— START Supplied information —

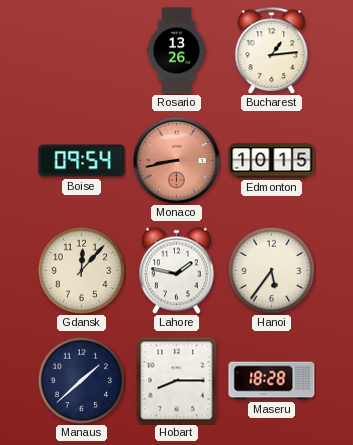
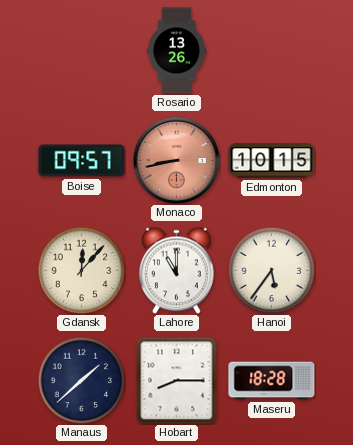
Bucharest: 1:14 -> none
Boise: 09:54 -> 09:57
Lahore: 1:47 -> 11:00
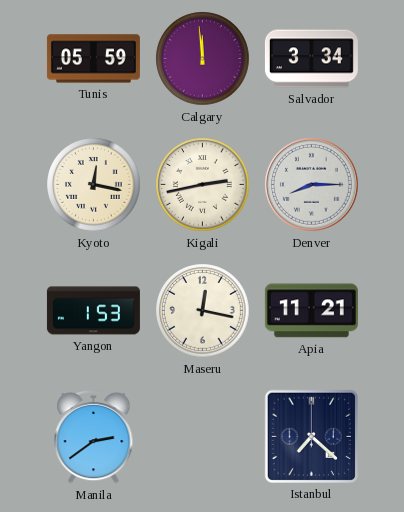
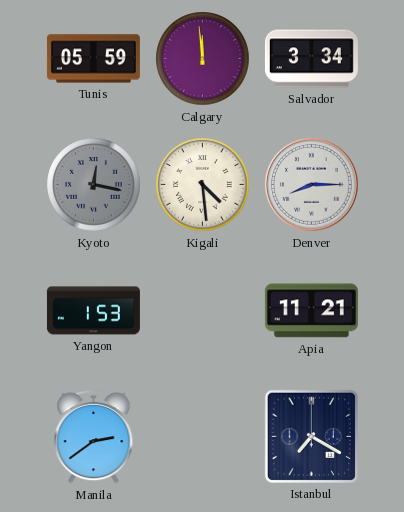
Kyoto dial: cream -> grey
Kigali: 2:43 -> 4:29
Maseru: 12:17 -> none
Istanbul: 7:22 -> 7:20
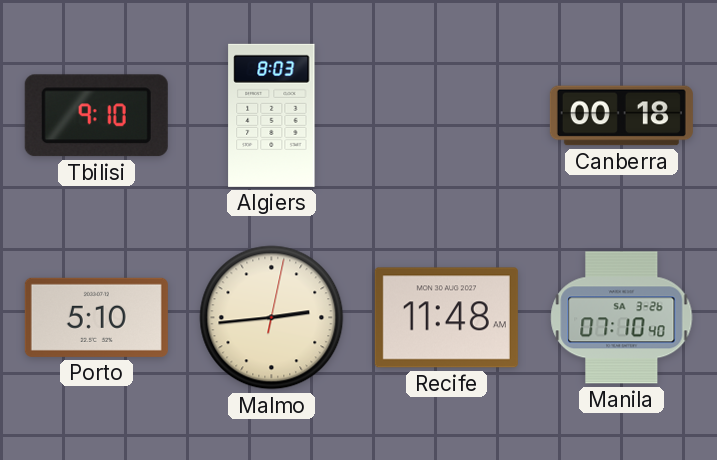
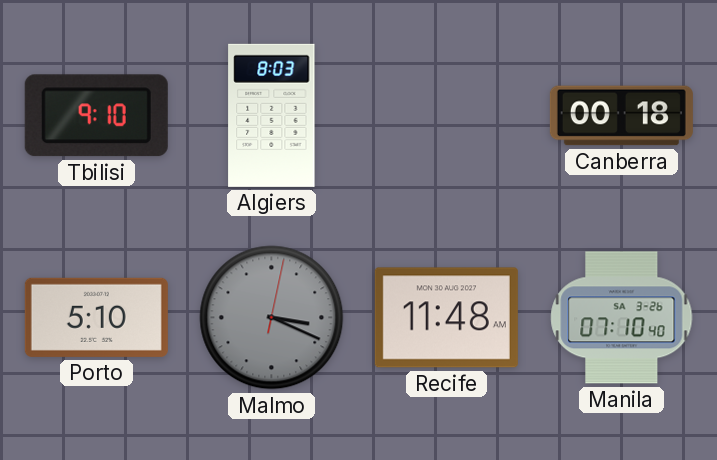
Malmo: 2:44 -> 3:19
Malmo dial: cream -> grey
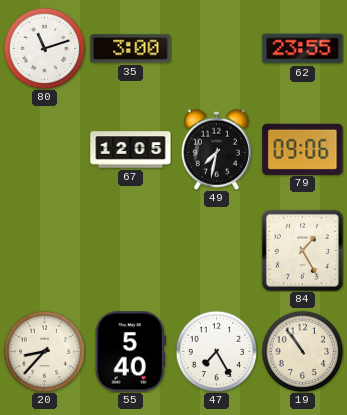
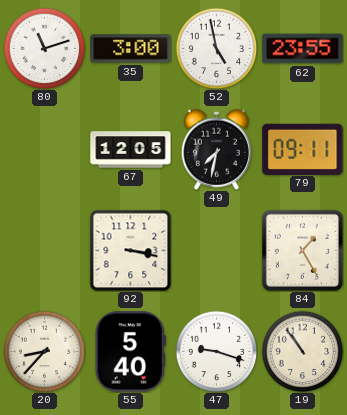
52: none -> 4:58
79: 09:06 -> 09:11
92: none -> 3:17
47: 7:25 -> 9:18
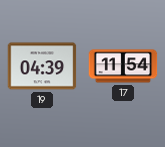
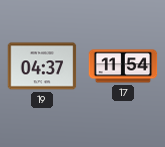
19: 04:39 -> 04:37
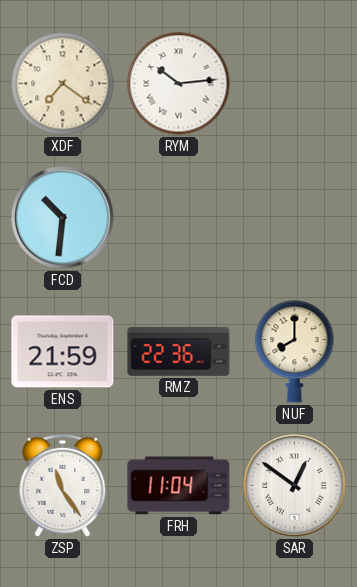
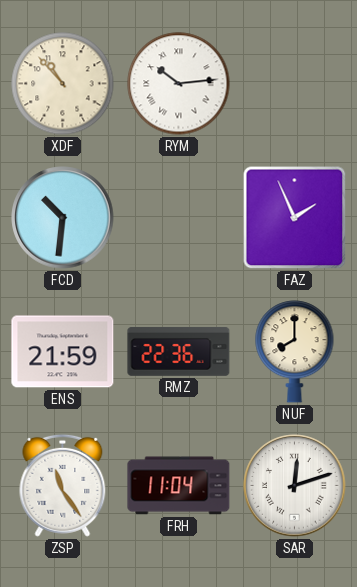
XDF: 7:21 -> 10:53
FAZ: none -> 1:56
SAR: 12:51 -> 12:12
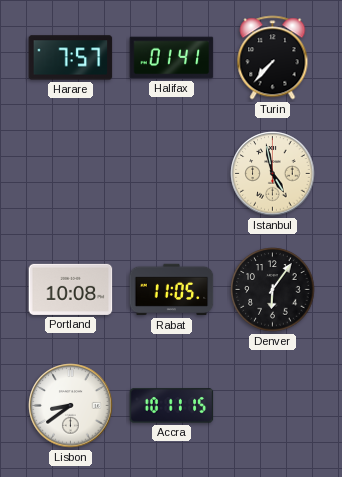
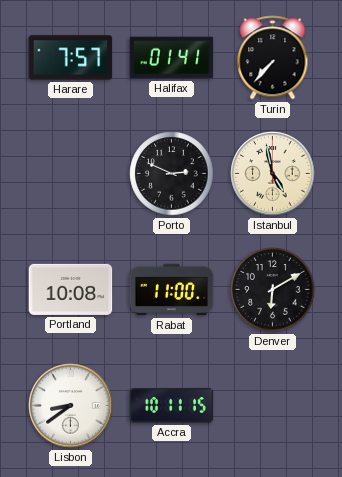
Porto: none -> 2:49
Rabat: 11:05 -> 11:00
Denver: 6:06 -> 6:10
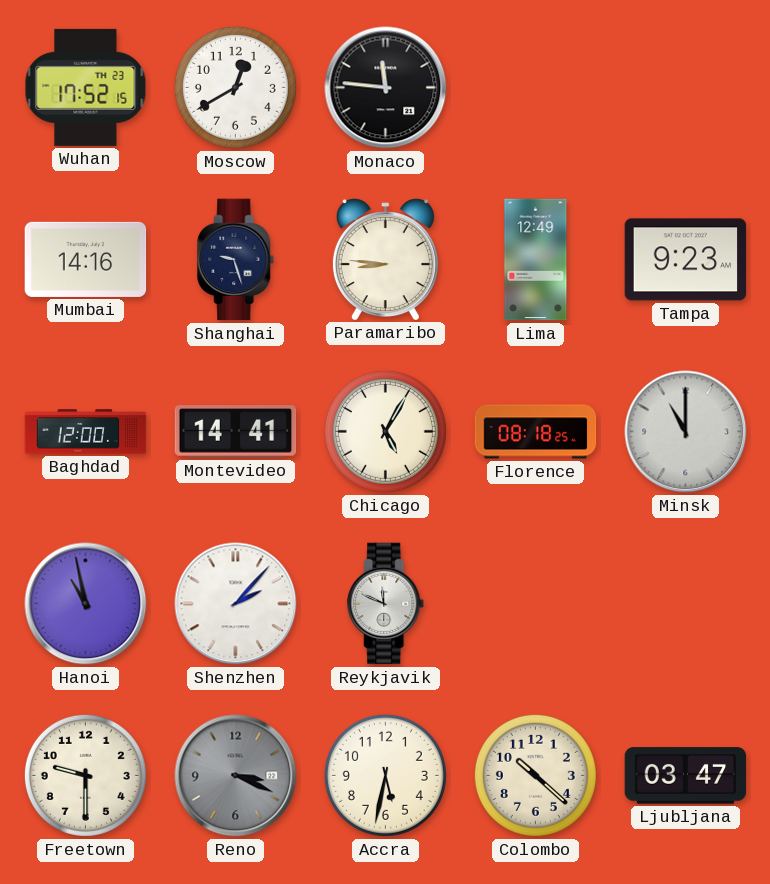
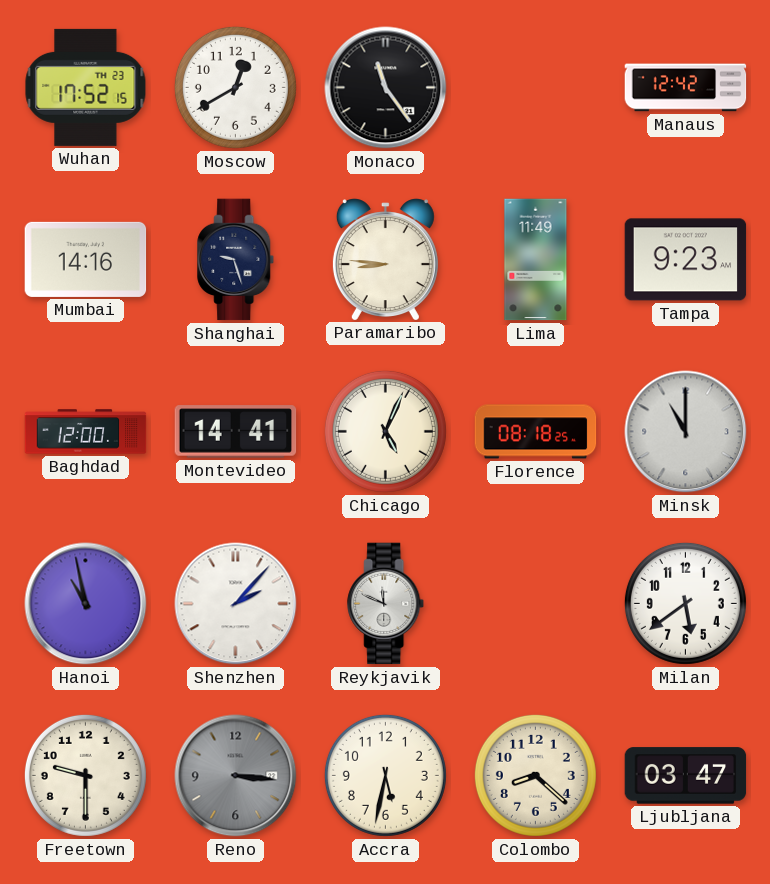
Monaco: 11:46 -> 11:24
Manaus: none -> 12:42
Lima: 12:49 -> 11:49
Chicago: 5:05 -> 5:04
Milan: none -> 5:39
Reno: 3:19 -> 3:16
Colombo: 10:22 -> 8:22
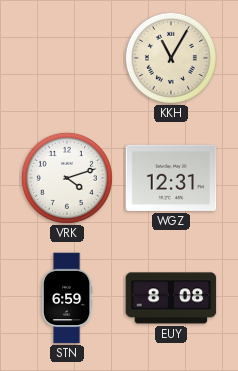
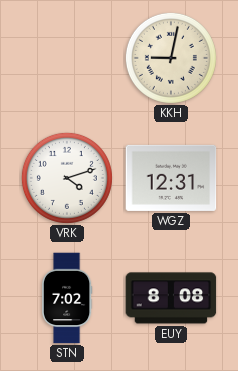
KKH: 11:05 -> 9:02
STN: 6:59 -> 7:02
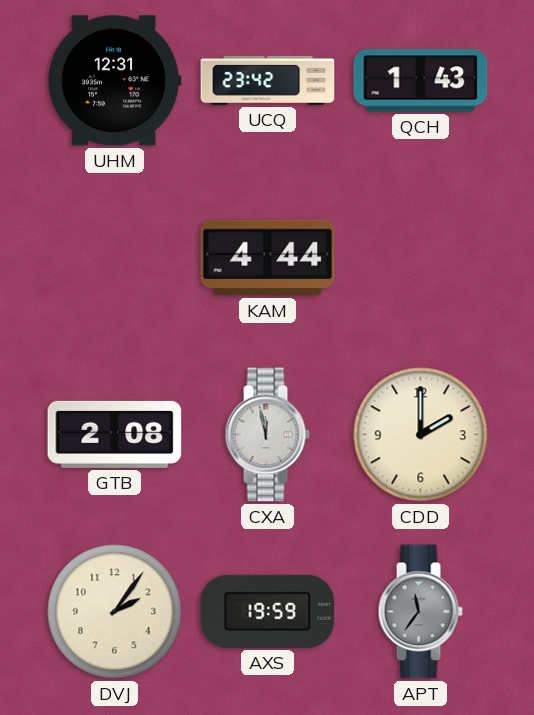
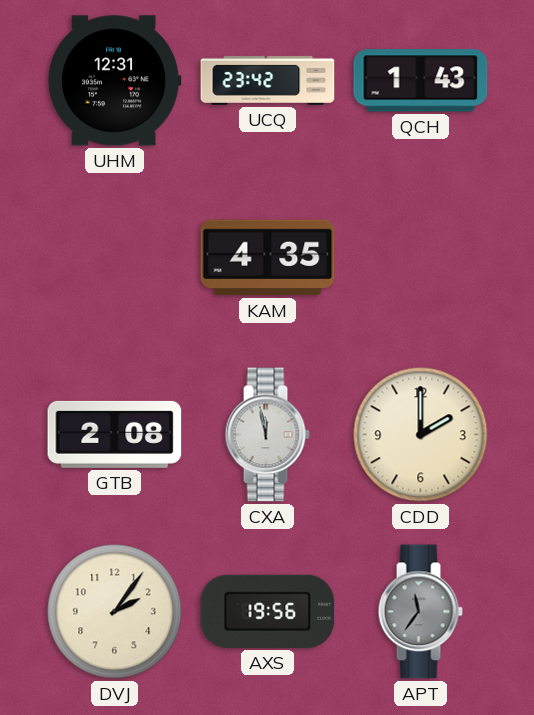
KAM: 4:44 -> 4:35
AXS: 19:59 -> 19:56
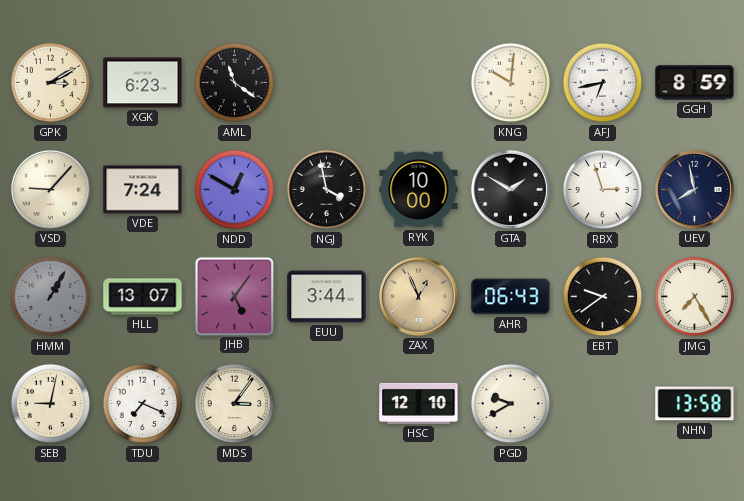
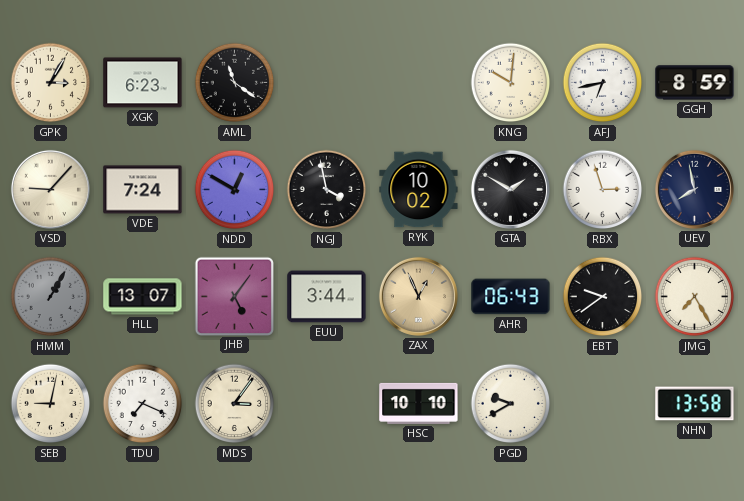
GPK: 3:10 -> 3:05
RYK: 10:00 -> 10:02
HSC: 12:10 -> 10:10
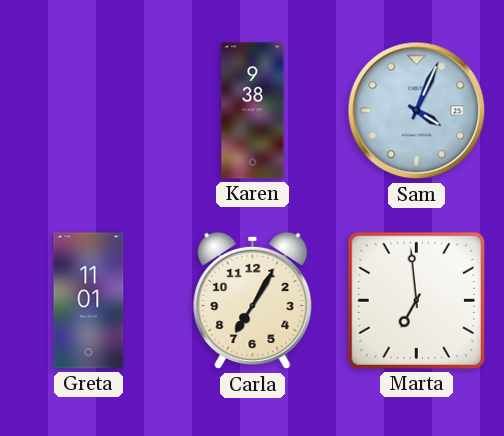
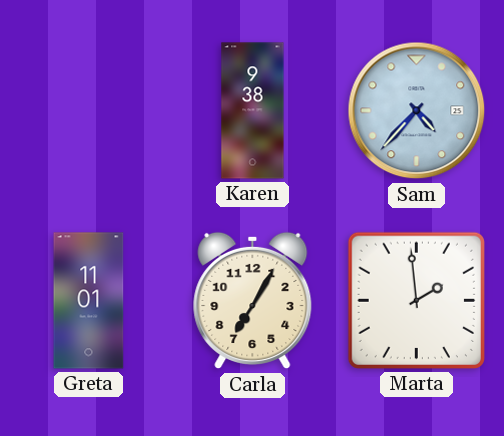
Sam: 4:04 -> 4:37
Marta: 6:59 -> 1:59
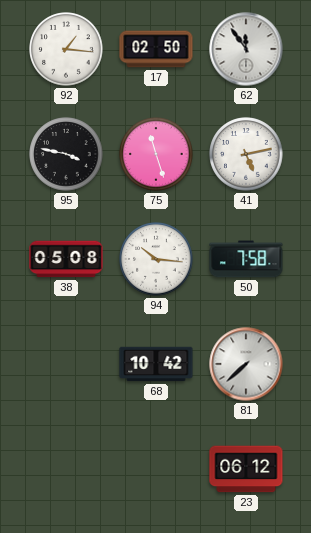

— END Supplied information —

Task to carry out: Convert the lines above into a numbered list. Omit blank lines and any line that only marks a picture.

Reply:
1. Bucharest: 1:14 -> none
2. Boise: 09:54 -> 09:57
3. Lahore: 1:47 -> 11:00
4. Kyoto dial: cream -> grey
5. Kigali: 2:43 -> 4:29
6. Maseru: 12:17 -> none
7. Istanbul: 7:22 -> 7:20
8. Malmo: 2:44 -> 3:19
9. Malmo dial: cream -> grey
10. 52: none -> 4:58
11. 79: 09:06 -> 09:11
12. 92: none -> 3:17
13. 47: 7:25 -> 9:18
14. 19: 04:39 -> 04:37
15. XDF: 7:21 -> 10:53
16. FAZ: none -> 1:56
17. SAR: 12:51 -> 12:12
18. Porto: none -> 2:49
19. Rabat: 11:05 -> 11:00
20. Denver: 6:06 -> 6:10
21. Monaco: 11:46 -> 11:24
22. Manaus: none -> 12:42
23. Lima: 12:49 -> 11:49
24. Chicago: 5:05 -> 5:04
25. Milan: none -> 5:39
26. Reno: 3:19 -> 3:16
27. Colombo: 10:22 -> 8:22
28. KKH: 11:05 -> 9:02
29. STN: 6:59 -> 7:02
30. KAM: 4:44 -> 4:35
31. AXS: 19:59 -> 19:56
32. GPK: 3:10 -> 3:05
33. RYK: 10:00 -> 10:02
34. HSC: 12:10 -> 10:10
35. Sam: 4:04 -> 4:37
36. Marta: 6:59 -> 1:59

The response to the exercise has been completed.